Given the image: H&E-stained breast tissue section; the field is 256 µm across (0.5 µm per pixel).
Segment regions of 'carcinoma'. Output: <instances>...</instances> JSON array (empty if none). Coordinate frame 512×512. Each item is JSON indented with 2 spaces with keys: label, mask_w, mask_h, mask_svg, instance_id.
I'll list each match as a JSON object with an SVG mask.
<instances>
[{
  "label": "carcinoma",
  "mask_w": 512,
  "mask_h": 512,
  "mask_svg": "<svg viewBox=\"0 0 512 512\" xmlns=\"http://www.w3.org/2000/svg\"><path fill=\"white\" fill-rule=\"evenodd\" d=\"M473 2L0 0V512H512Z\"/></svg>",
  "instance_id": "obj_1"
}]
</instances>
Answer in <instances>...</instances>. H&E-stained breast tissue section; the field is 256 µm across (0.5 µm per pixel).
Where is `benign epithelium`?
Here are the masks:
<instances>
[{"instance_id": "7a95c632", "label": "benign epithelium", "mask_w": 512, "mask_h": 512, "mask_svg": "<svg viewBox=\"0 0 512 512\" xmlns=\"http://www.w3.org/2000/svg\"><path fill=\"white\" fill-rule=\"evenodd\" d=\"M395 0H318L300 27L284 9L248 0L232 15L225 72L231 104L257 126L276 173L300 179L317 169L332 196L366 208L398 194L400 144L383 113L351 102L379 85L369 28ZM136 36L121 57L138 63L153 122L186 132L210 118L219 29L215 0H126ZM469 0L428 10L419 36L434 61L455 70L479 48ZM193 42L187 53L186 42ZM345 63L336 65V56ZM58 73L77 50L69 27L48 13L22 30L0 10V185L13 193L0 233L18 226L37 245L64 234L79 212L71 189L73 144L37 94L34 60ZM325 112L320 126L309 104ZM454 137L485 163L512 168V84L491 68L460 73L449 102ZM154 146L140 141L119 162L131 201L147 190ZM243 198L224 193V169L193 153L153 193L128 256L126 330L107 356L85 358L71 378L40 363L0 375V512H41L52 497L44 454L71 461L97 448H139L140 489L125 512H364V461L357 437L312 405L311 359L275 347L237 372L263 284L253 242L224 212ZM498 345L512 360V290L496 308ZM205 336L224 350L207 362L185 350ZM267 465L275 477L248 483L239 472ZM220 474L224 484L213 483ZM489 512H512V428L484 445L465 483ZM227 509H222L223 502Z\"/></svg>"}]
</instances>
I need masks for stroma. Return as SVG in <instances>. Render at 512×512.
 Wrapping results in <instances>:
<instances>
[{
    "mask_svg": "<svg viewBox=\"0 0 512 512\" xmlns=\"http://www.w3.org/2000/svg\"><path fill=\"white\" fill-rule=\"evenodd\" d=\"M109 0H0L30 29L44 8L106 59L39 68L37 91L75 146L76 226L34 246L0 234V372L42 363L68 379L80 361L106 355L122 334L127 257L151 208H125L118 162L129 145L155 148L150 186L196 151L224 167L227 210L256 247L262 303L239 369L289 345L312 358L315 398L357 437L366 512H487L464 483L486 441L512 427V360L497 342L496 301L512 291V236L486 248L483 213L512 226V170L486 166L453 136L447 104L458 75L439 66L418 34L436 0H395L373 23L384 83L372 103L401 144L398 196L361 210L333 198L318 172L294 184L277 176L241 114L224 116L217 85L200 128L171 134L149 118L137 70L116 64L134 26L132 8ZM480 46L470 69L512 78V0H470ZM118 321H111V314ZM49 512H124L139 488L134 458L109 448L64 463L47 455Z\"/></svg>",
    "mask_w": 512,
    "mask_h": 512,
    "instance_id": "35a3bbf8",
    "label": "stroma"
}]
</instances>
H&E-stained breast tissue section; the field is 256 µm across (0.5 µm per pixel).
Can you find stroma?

● ● ● ● ● ● ●

▶ DESCRIPTION OF THE TASK: Type the material above out again, exactly.

▶ FULL SOLUTION:
Given the image: H&E-stained breast tissue section; the field is 256 µm across (0.5 µm per pixel).
Segment regions of 'carcinoma'. Output: <instances>...</instances> JSON array (empty if none). Coordinate frame 512×512. Each item is JSON indented with 2 spaces with keys: label, mask_w, mask_h, mask_svg, instance_id.
I'll list each match as a JSON object with an SVG mask.
<instances>
[{
  "label": "carcinoma",
  "mask_w": 512,
  "mask_h": 512,
  "mask_svg": "<svg viewBox=\"0 0 512 512\" xmlns=\"http://www.w3.org/2000/svg\"><path fill=\"white\" fill-rule=\"evenodd\" d=\"M473 2L0 0V512H512Z\"/></svg>",
  "instance_id": "obj_1"
}]
</instances>
Answer in <instances>...</instances>. H&E-stained breast tissue section; the field is 256 µm across (0.5 µm per pixel).
Where is `benign epithelium`?
Here are the masks:
<instances>
[{"instance_id": "7a95c632", "label": "benign epithelium", "mask_w": 512, "mask_h": 512, "mask_svg": "<svg viewBox=\"0 0 512 512\" xmlns=\"http://www.w3.org/2000/svg\"><path fill=\"white\" fill-rule=\"evenodd\" d=\"M395 0H318L300 27L284 9L248 0L232 15L225 72L231 104L257 126L276 173L300 179L317 169L332 196L366 208L398 194L400 144L383 113L351 102L379 85L369 28ZM136 36L121 57L138 63L153 122L186 132L210 118L219 29L215 0H126ZM469 0L428 10L419 36L434 61L455 70L479 48ZM193 42L187 53L186 42ZM345 63L336 65V56ZM58 73L77 50L69 27L48 13L22 30L0 10V185L13 193L0 233L18 226L37 245L64 234L79 212L71 189L73 144L37 94L34 60ZM325 112L320 126L309 104ZM454 137L485 163L512 168V84L491 68L460 73L449 102ZM154 146L140 141L119 162L131 201L147 190ZM243 198L224 193V169L193 153L153 193L128 256L126 330L107 356L85 358L71 378L40 363L0 375V512H41L52 497L44 454L71 461L97 448H139L140 489L125 512H364V461L357 437L312 405L311 359L275 347L237 372L263 284L253 242L224 212ZM498 345L512 360V290L496 308ZM205 336L224 350L207 362L185 350ZM267 465L275 477L248 483L239 472ZM220 474L224 484L213 483ZM489 512H512V428L484 445L465 483ZM227 509H222L223 502Z\"/></svg>"}]
</instances>
I need masks for stroma. Return as SVG in <instances>. Render at 512×512.
 Wrapping results in <instances>:
<instances>
[{
    "mask_svg": "<svg viewBox=\"0 0 512 512\" xmlns=\"http://www.w3.org/2000/svg\"><path fill=\"white\" fill-rule=\"evenodd\" d=\"M109 0H0L30 29L44 8L106 59L39 68L37 91L75 146L76 226L34 246L0 234V372L42 363L68 379L80 361L106 355L122 334L127 257L151 208H125L118 162L129 145L155 148L150 186L196 151L224 167L227 210L256 247L262 303L239 369L289 345L312 358L315 398L357 437L366 512H487L464 483L486 441L512 427V360L497 342L496 301L512 291V236L486 248L483 213L512 226V170L486 166L453 136L447 104L458 75L439 66L418 34L436 0H395L373 23L384 83L372 103L401 144L398 196L361 210L333 198L318 172L294 184L277 176L241 114L224 116L217 85L200 128L171 134L149 118L137 70L116 64L134 26L132 8ZM480 46L470 69L512 78V0H470ZM118 321H111V314ZM49 512H124L139 488L134 458L109 448L64 463L47 455Z\"/></svg>",
    "mask_w": 512,
    "mask_h": 512,
    "instance_id": "35a3bbf8",
    "label": "stroma"
}]
</instances>
H&E-stained breast tissue section; the field is 256 µm across (0.5 µm per pixel).
Can you find stroma?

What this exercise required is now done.